==== Material shown
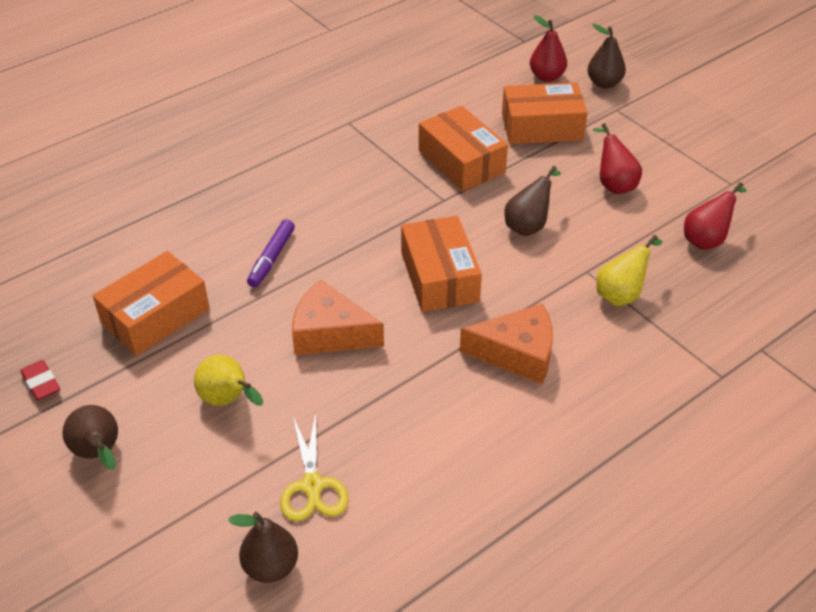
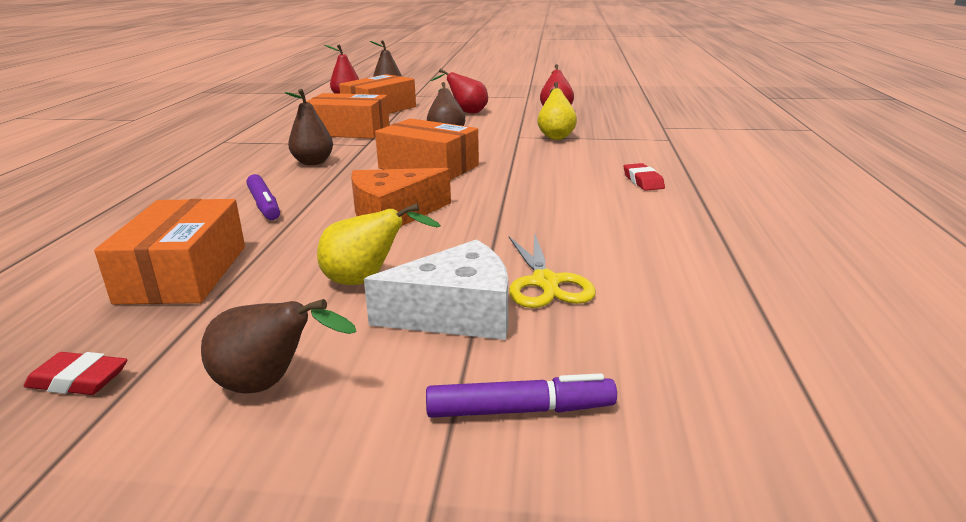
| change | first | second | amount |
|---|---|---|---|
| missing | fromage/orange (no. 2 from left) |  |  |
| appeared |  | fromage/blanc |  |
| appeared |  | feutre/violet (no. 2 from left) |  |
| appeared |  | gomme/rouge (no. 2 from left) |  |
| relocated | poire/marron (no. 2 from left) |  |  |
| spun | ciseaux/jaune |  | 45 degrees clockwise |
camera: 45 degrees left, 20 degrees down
========
==== Material shown
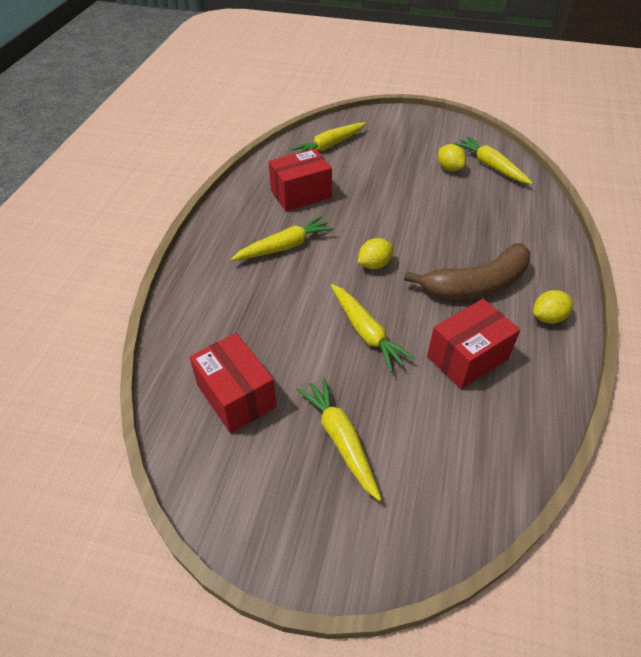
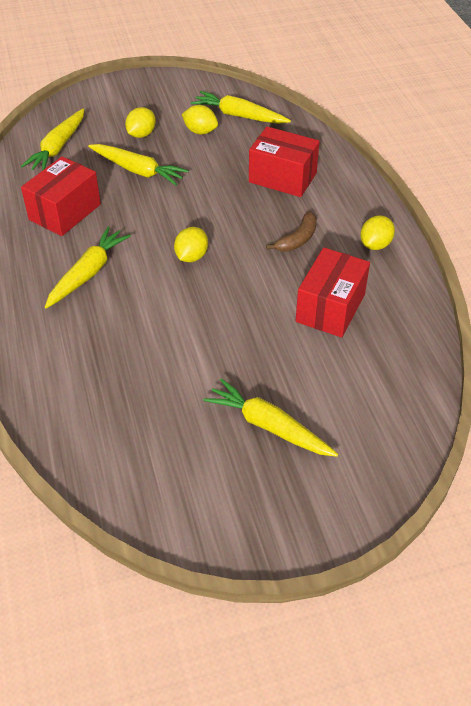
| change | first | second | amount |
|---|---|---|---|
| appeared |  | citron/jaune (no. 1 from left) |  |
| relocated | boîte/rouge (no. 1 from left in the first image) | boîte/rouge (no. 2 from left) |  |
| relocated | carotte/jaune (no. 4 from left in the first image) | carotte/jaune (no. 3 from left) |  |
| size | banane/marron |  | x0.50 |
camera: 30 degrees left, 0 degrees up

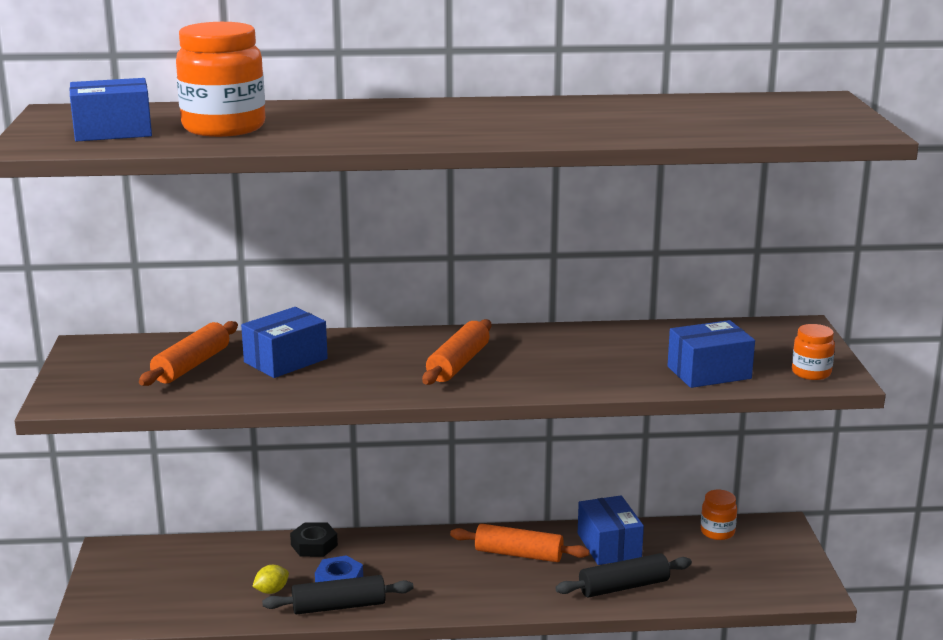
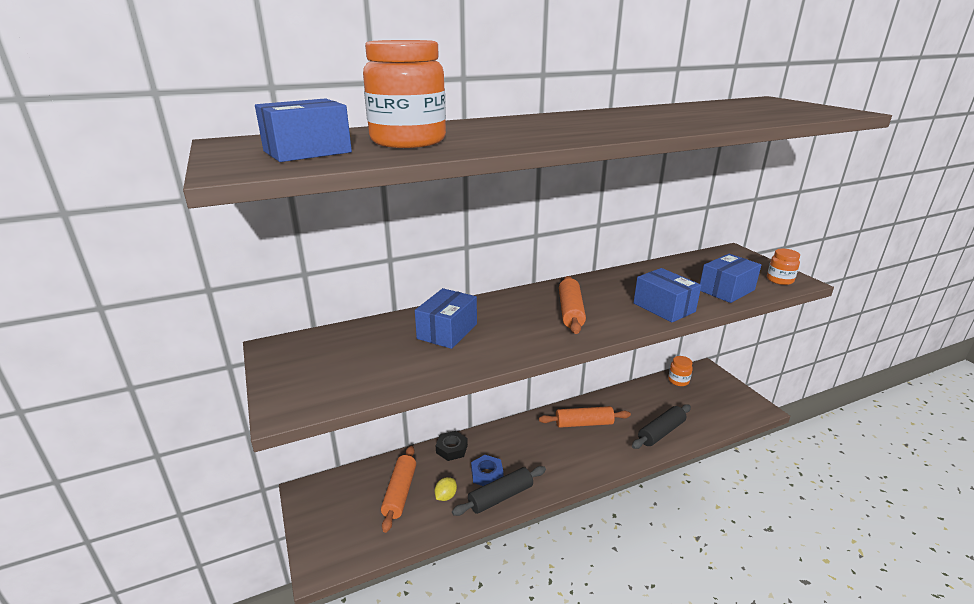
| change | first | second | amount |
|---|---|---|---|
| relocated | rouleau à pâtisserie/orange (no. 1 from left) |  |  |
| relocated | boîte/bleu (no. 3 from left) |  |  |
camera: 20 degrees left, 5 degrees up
========
How to complete this task | All lines holding the word "jaune" must be found in the listing and copied.

Written response |
| spun | ciseaux/jaune |  | 45 degrees clockwise |
| appeared |  | citron/jaune (no. 1 from left) |  |
| relocated | carotte/jaune (no. 4 from left in the first image) | carotte/jaune (no. 3 from left) |  |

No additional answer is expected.